→ Exercise description
Quote the records in full and leave their pictures out.

START Data extract

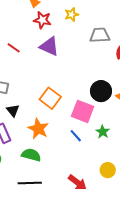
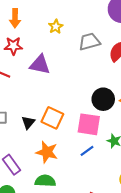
red star: (42, 20) -> (13, 46), moved
black triangle: (13, 111) -> (28, 122), moved, turned 32
blue line: (76, 136) -> (87, 151), turned -72

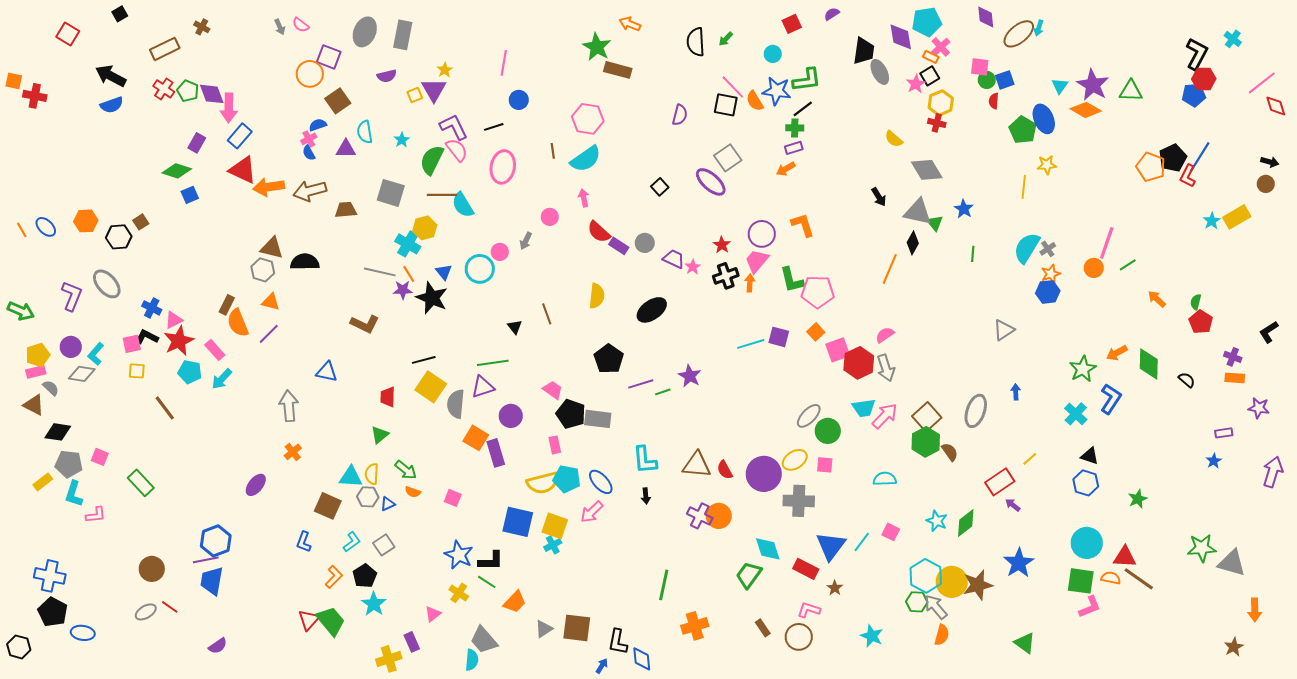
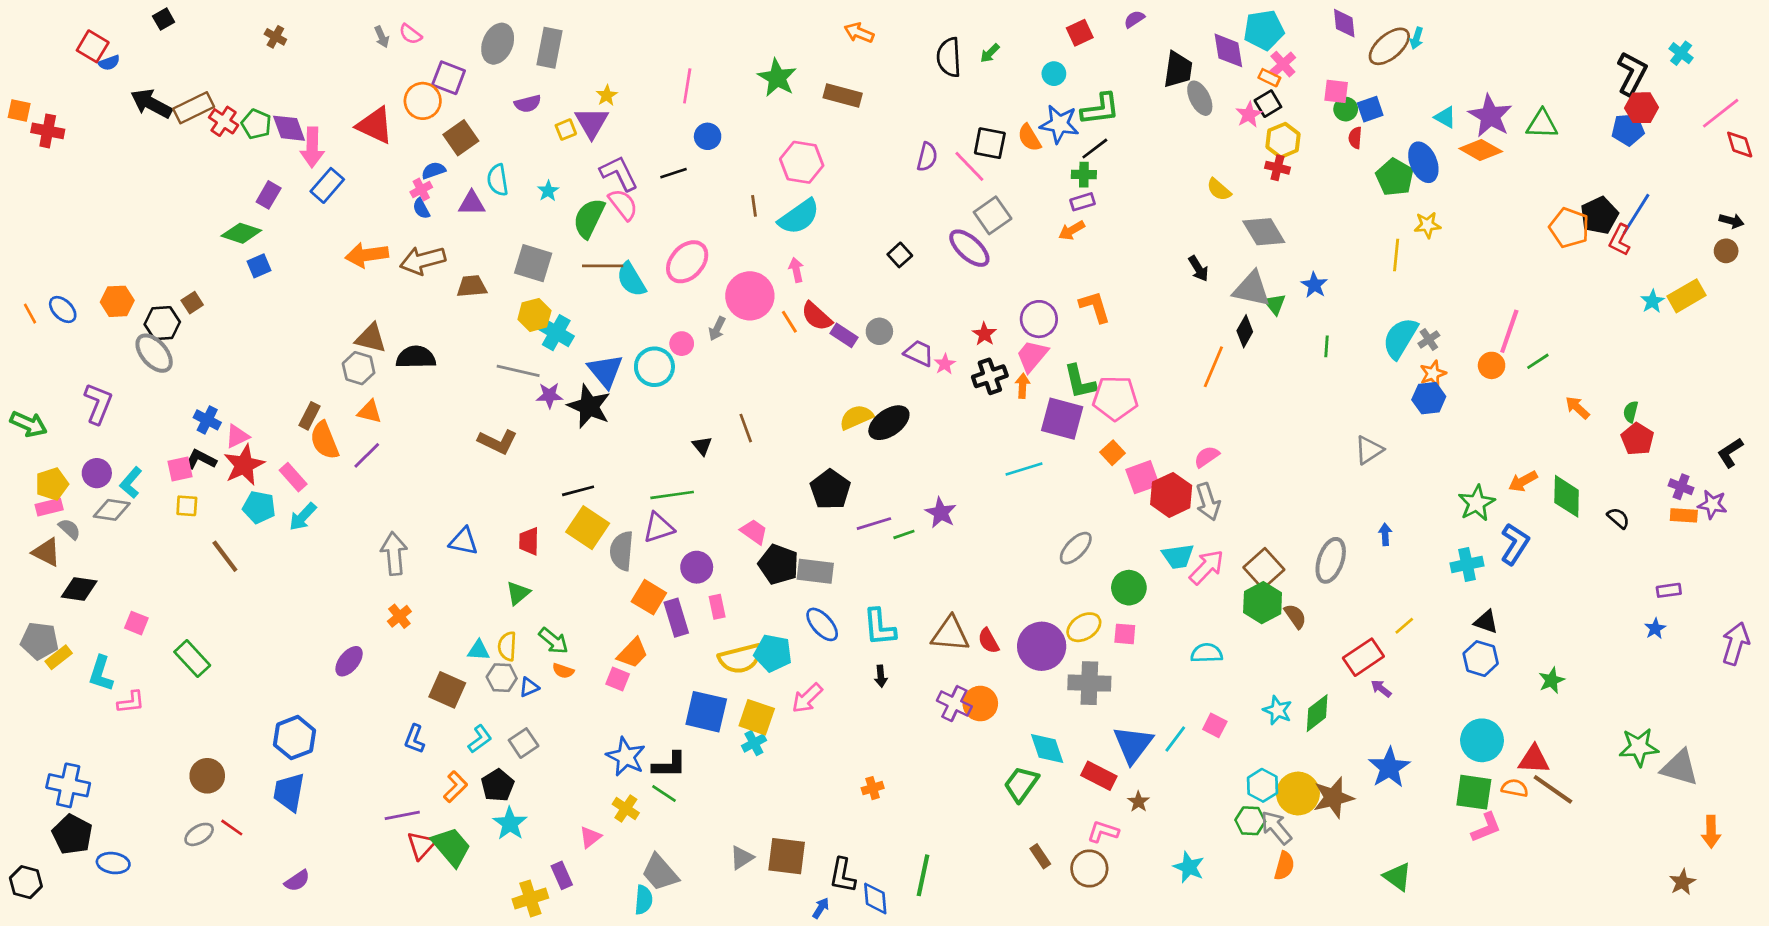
green star: (597, 47) -> (777, 78), moved
brown rectangle: (165, 49) -> (194, 108), moved
cyan triangle: (1060, 86) -> (1445, 117), turned -36
pink line: (733, 87) -> (969, 166), moved
blue semicircle: (112, 105) -> (109, 63), moved, size x0.7
pink ellipse: (503, 167) -> (687, 262), moved, turned 32
red triangle: (243, 170) -> (375, 125), moved
pink circle: (550, 217) -> (750, 296), size x2.0
yellow hexagon: (425, 228) -> (534, 315), moved
blue triangle: (444, 272) -> (605, 371), size x1.6
orange line: (409, 274) -> (789, 322), moved
gray ellipse: (107, 284) -> (154, 353), moved
yellow semicircle: (597, 296) -> (856, 417), moved, turned -120
purple square: (779, 337) -> (1062, 419), moved, size x1.5
blue triangle: (327, 372) -> (464, 541), moved
purple star: (1259, 408) -> (1712, 504), moved
cyan cross: (1076, 414) -> (1467, 564), turned 35
gray ellipse: (809, 416) -> (1076, 548), moved
pink rectangle: (555, 445) -> (717, 607), moved
gray pentagon: (69, 464) -> (40, 641), moved
cyan triangle: (351, 477) -> (479, 650), size x0.7
blue ellipse: (601, 482) -> (822, 624), moved
purple line: (206, 560) -> (402, 815), moved
cyan hexagon: (926, 576) -> (1263, 785), size x0.7
green line: (664, 585) -> (923, 875), moved
orange trapezoid: (515, 602) -> (633, 653), moved
orange cross: (695, 626) -> (873, 788), moved, size x0.6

END Data extract

→ Response
red star: (42, 20) -> (13, 46), moved
black triangle: (13, 111) -> (28, 122), moved, turned 32
blue line: (76, 136) -> (87, 151), turned -72

green star: (597, 47) -> (777, 78), moved
brown rectangle: (165, 49) -> (194, 108), moved
cyan triangle: (1060, 86) -> (1445, 117), turned -36
pink line: (733, 87) -> (969, 166), moved
blue semicircle: (112, 105) -> (109, 63), moved, size x0.7
pink ellipse: (503, 167) -> (687, 262), moved, turned 32
red triangle: (243, 170) -> (375, 125), moved
pink circle: (550, 217) -> (750, 296), size x2.0
yellow hexagon: (425, 228) -> (534, 315), moved
blue triangle: (444, 272) -> (605, 371), size x1.6
orange line: (409, 274) -> (789, 322), moved
gray ellipse: (107, 284) -> (154, 353), moved
yellow semicircle: (597, 296) -> (856, 417), moved, turned -120
purple square: (779, 337) -> (1062, 419), moved, size x1.5
blue triangle: (327, 372) -> (464, 541), moved
purple star: (1259, 408) -> (1712, 504), moved
cyan cross: (1076, 414) -> (1467, 564), turned 35
gray ellipse: (809, 416) -> (1076, 548), moved
pink rectangle: (555, 445) -> (717, 607), moved
gray pentagon: (69, 464) -> (40, 641), moved
cyan triangle: (351, 477) -> (479, 650), size x0.7
blue ellipse: (601, 482) -> (822, 624), moved
purple line: (206, 560) -> (402, 815), moved
cyan hexagon: (926, 576) -> (1263, 785), size x0.7
green line: (664, 585) -> (923, 875), moved
orange trapezoid: (515, 602) -> (633, 653), moved
orange cross: (695, 626) -> (873, 788), moved, size x0.6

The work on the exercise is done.